**Given information**
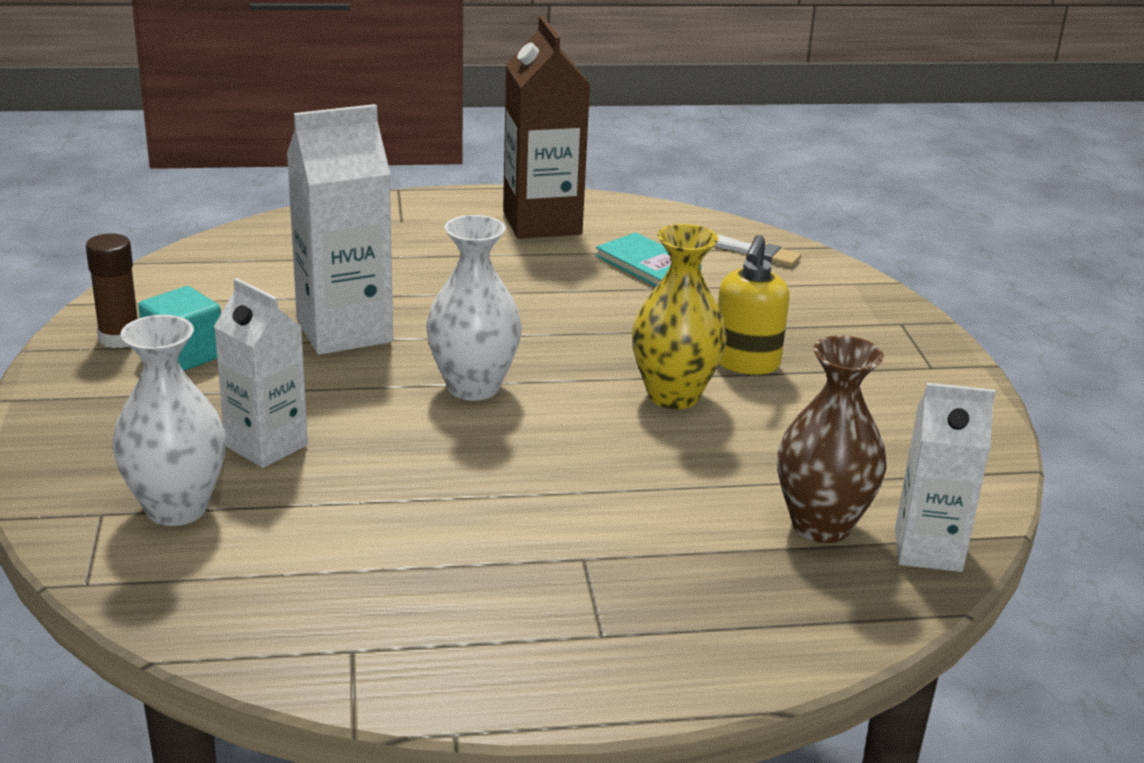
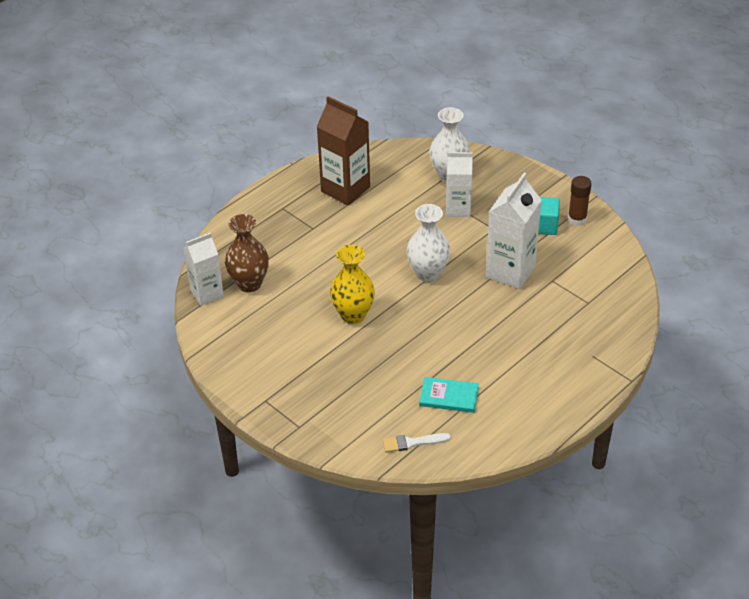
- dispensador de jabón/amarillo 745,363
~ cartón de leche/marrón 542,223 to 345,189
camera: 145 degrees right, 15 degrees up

**Your instructions**
Repeat the material above in full and exactly, apart from the pictures.

**Expected answer**
- dispensador de jabón/amarillo 745,363
~ cartón de leche/marrón 542,223 to 345,189
camera: 145 degrees right, 15 degrees up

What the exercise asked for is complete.